WORKING DATA Block Start

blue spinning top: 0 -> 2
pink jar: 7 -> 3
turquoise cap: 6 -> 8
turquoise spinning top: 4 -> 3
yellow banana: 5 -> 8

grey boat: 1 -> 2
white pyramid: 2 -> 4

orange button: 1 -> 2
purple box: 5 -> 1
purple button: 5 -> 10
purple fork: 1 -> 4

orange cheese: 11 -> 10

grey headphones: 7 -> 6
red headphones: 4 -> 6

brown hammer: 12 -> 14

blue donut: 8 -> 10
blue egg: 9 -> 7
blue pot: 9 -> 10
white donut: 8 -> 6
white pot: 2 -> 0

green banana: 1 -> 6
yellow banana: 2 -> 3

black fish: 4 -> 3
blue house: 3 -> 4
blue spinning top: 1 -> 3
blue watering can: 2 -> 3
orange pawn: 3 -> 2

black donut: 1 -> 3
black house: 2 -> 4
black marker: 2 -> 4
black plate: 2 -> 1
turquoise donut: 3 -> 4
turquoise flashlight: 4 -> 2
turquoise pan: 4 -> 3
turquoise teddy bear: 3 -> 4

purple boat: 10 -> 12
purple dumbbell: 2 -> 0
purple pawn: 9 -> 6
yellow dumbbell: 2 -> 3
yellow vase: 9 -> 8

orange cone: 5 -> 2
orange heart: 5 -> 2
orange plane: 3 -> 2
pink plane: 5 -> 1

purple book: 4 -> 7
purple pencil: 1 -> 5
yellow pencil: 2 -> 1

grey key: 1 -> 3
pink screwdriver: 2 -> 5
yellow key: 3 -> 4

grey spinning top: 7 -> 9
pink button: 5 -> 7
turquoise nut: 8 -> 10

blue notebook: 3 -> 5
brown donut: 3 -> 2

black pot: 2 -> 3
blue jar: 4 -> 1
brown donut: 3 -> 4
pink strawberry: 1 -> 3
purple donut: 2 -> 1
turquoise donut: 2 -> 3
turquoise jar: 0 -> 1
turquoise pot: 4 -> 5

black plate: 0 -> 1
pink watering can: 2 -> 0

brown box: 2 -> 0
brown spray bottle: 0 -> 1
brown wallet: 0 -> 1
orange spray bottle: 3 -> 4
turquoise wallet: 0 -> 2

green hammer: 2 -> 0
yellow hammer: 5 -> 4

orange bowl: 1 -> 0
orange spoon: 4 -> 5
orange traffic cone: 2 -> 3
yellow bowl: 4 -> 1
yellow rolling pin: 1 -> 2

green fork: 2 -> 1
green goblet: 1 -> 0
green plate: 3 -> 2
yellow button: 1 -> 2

WORKING DATA Block End

● EXERCISE PROMPT
Copy range, inclusive: the line holding "blue donut: 8 -> 10" to the line holding "yellow pencil: 2 -> 1". Reproduce exactly those lines of the records above and no others.

● TASK OUTPUT
blue donut: 8 -> 10
blue egg: 9 -> 7
blue pot: 9 -> 10
white donut: 8 -> 6
white pot: 2 -> 0

green banana: 1 -> 6
yellow banana: 2 -> 3

black fish: 4 -> 3
blue house: 3 -> 4
blue spinning top: 1 -> 3
blue watering can: 2 -> 3
orange pawn: 3 -> 2

black donut: 1 -> 3
black house: 2 -> 4
black marker: 2 -> 4
black plate: 2 -> 1
turquoise donut: 3 -> 4
turquoise flashlight: 4 -> 2
turquoise pan: 4 -> 3
turquoise teddy bear: 3 -> 4

purple boat: 10 -> 12
purple dumbbell: 2 -> 0
purple pawn: 9 -> 6
yellow dumbbell: 2 -> 3
yellow vase: 9 -> 8

orange cone: 5 -> 2
orange heart: 5 -> 2
orange plane: 3 -> 2
pink plane: 5 -> 1

purple book: 4 -> 7
purple pencil: 1 -> 5
yellow pencil: 2 -> 1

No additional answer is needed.